THE TASK:
Take the listing below and print exactly the lines starting at the line containing "grey clock: 4 -> 2" and ending at the line containing "yellow phone: 0 -> 1", both ends included, and no others.

PROVIDED DATA:
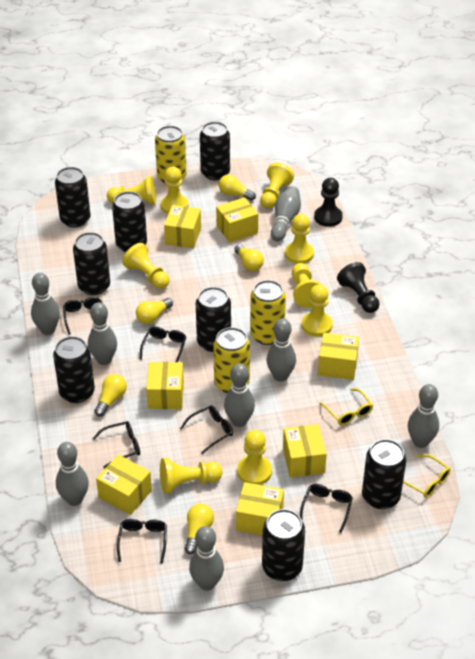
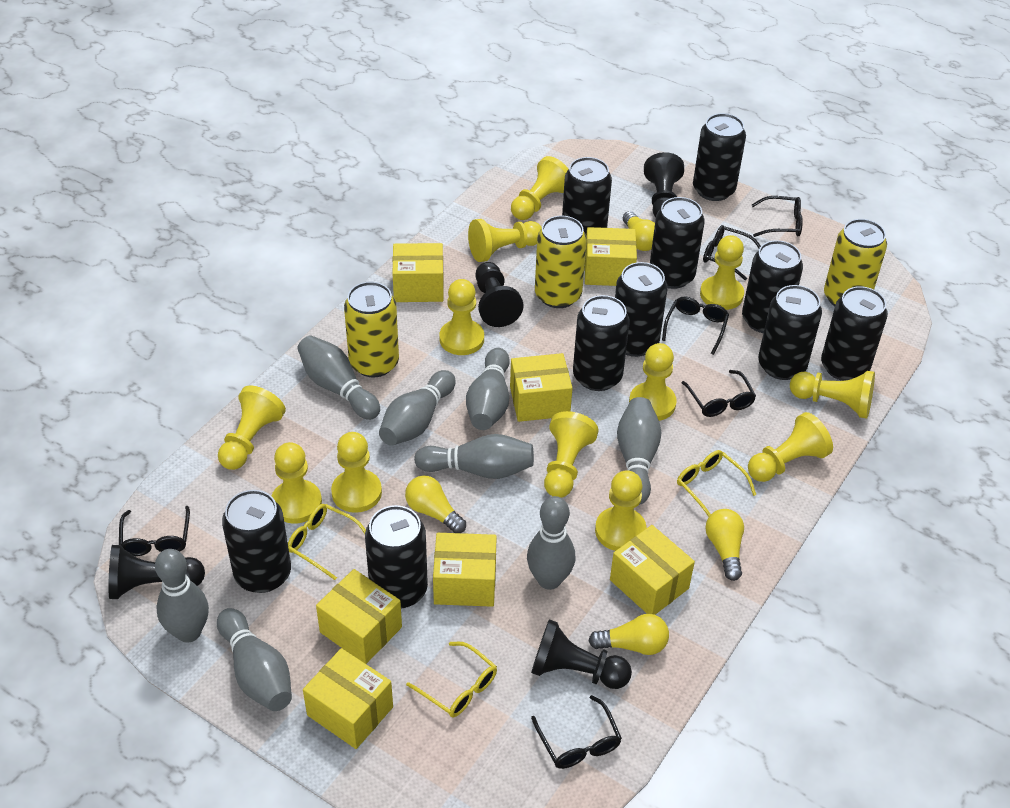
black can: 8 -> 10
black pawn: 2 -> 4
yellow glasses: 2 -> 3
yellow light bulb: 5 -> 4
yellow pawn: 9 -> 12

* * *

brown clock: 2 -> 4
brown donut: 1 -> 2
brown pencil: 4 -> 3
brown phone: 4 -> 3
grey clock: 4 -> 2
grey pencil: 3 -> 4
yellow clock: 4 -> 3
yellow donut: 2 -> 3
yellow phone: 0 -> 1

RESULT BELOW:
grey clock: 4 -> 2
grey pencil: 3 -> 4
yellow clock: 4 -> 3
yellow donut: 2 -> 3
yellow phone: 0 -> 1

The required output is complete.